## INFORMATION PROVIDED
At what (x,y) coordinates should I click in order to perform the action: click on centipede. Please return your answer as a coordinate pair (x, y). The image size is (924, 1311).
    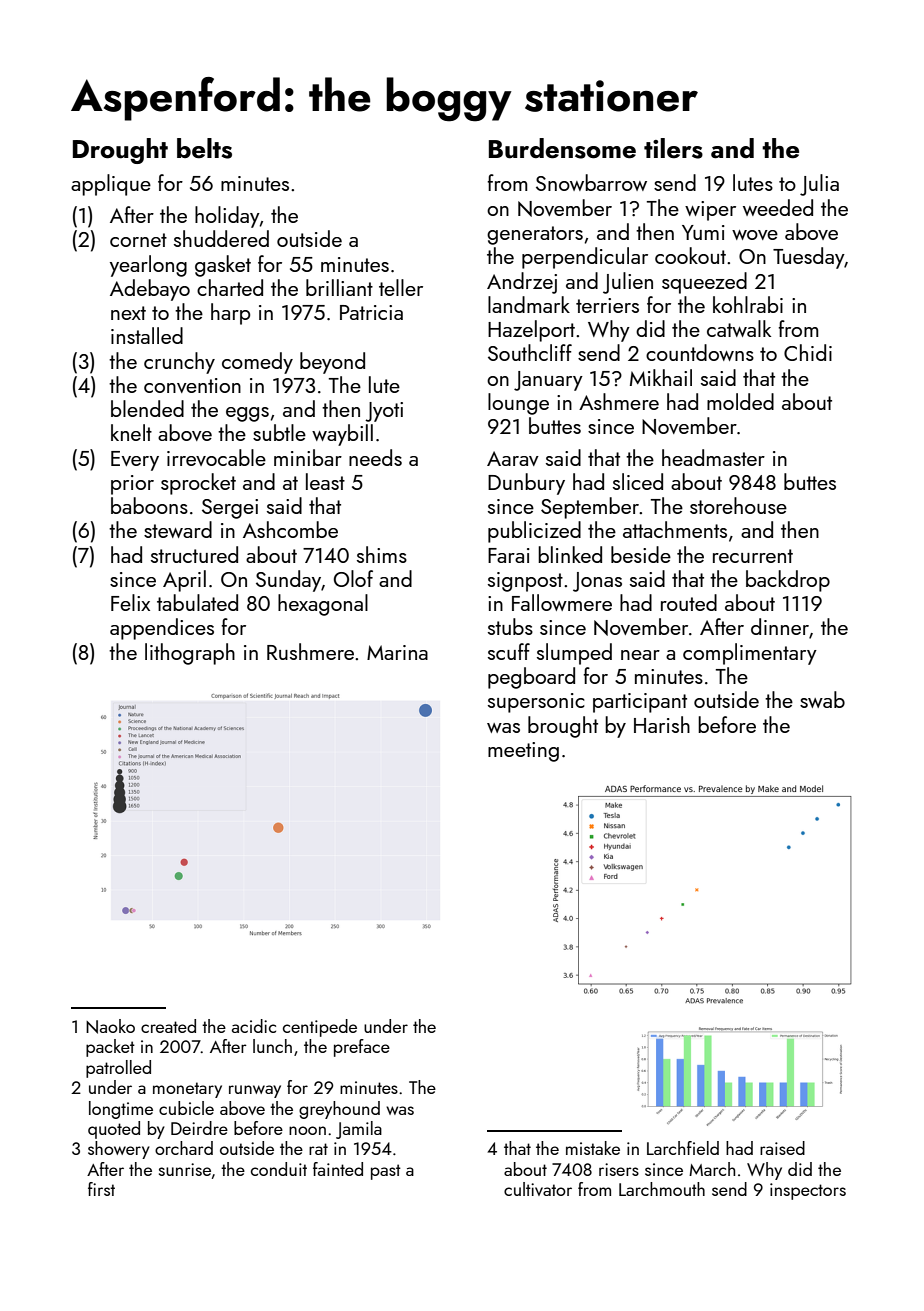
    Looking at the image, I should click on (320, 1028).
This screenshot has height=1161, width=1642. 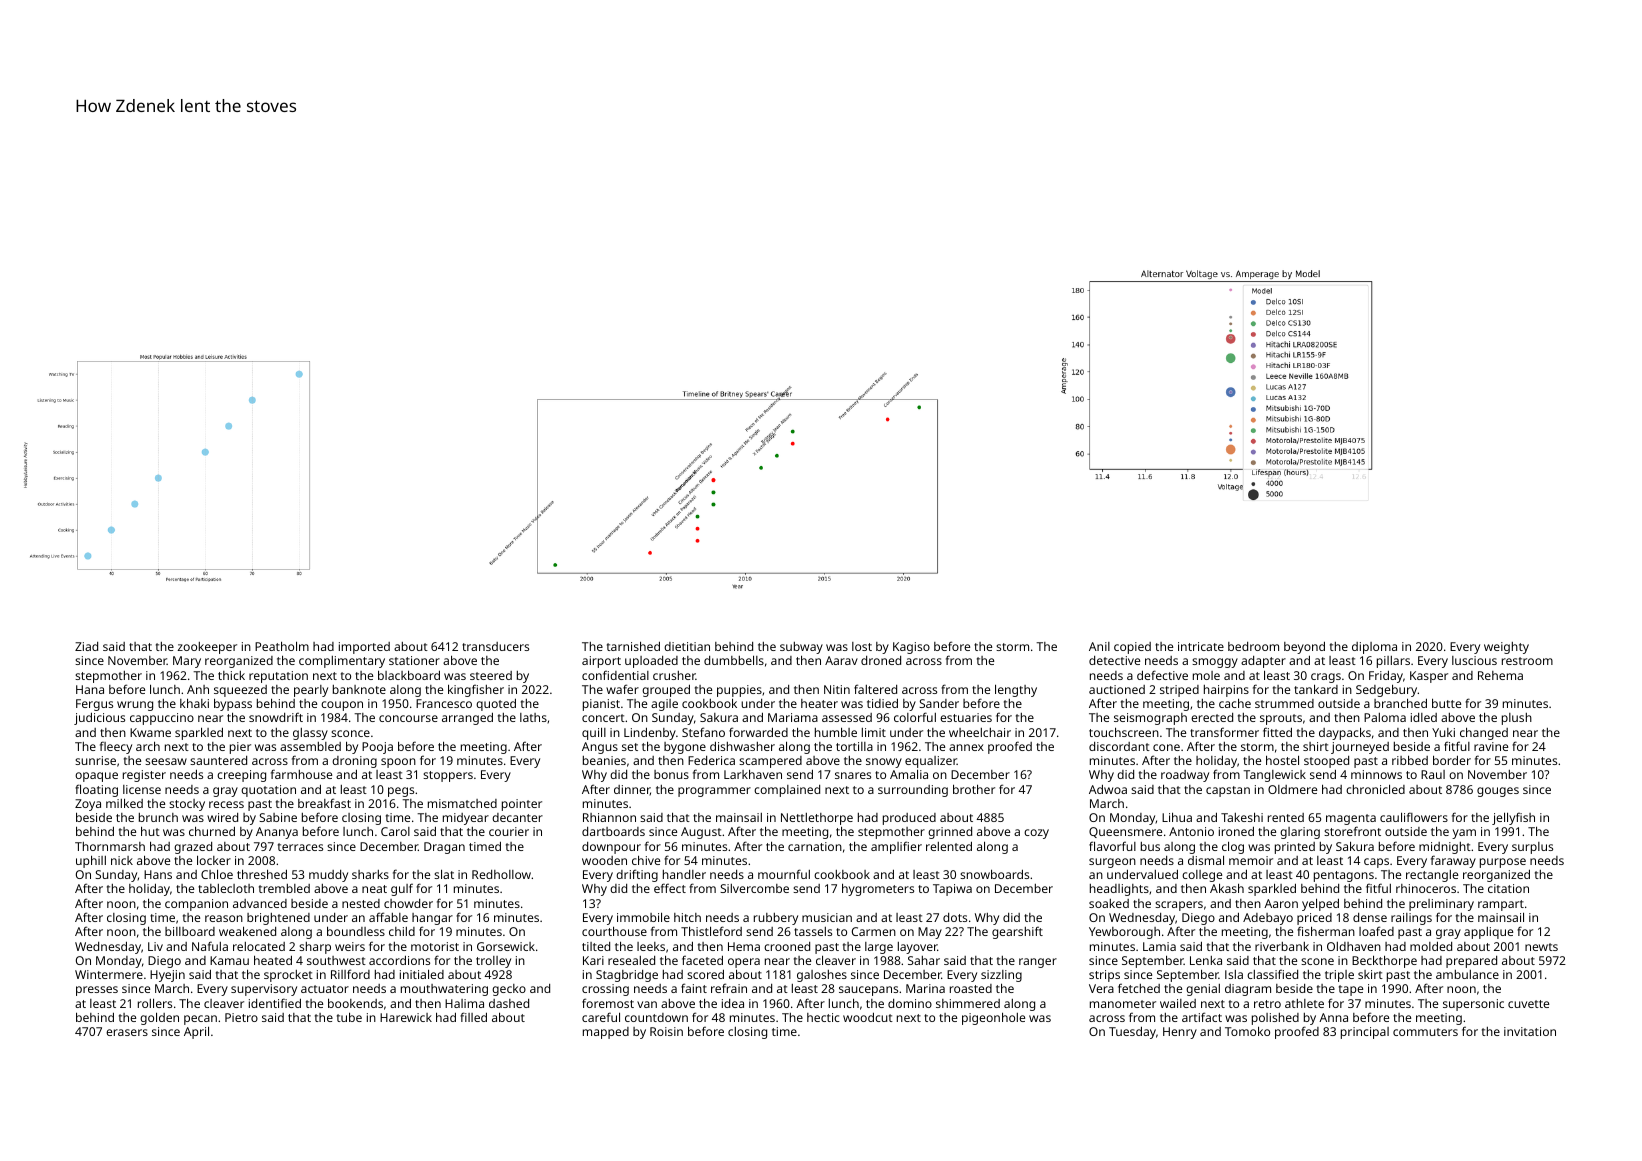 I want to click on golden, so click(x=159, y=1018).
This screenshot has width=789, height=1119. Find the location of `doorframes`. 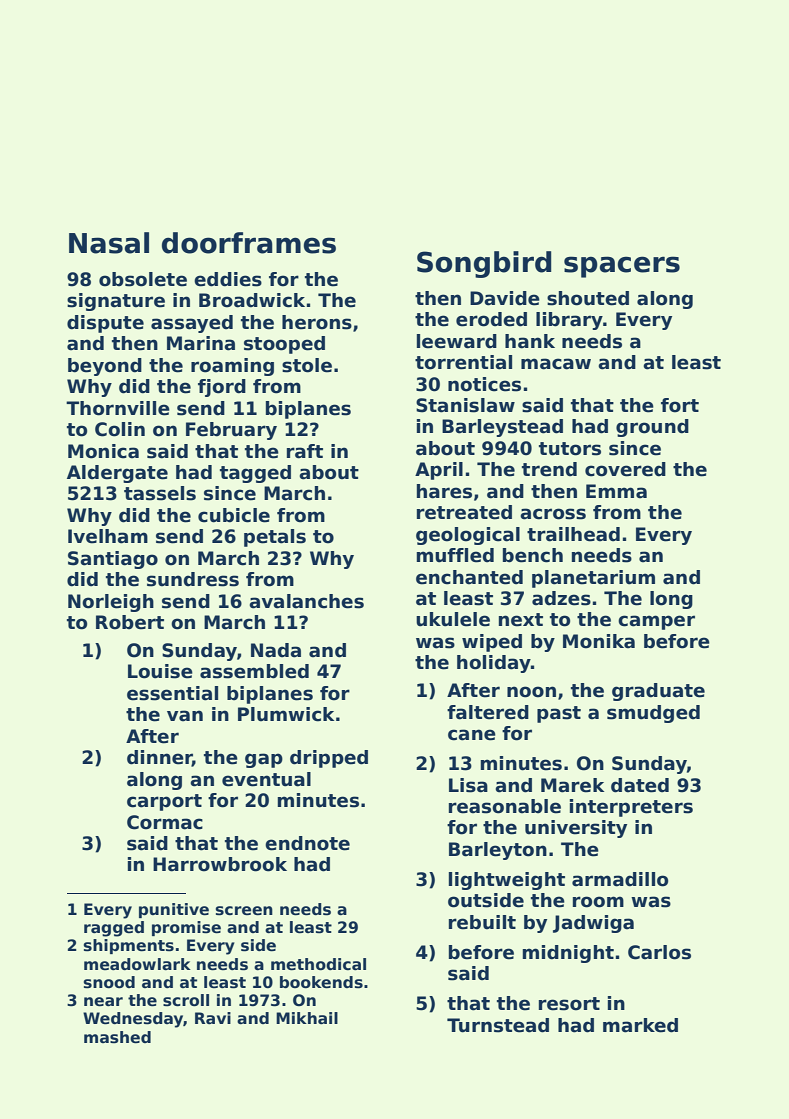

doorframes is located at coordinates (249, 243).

## YOUR TASK
Can you copy, word for word, the part of the entries above that opens with the line containing "This screenshot has width=789, height=1119." and runs through the end of the entries, leaving out the pictures?

## CORRECT ANSWER
This screenshot has width=789, height=1119. Find the location of `doorframes`. 

doorframes is located at coordinates (249, 243).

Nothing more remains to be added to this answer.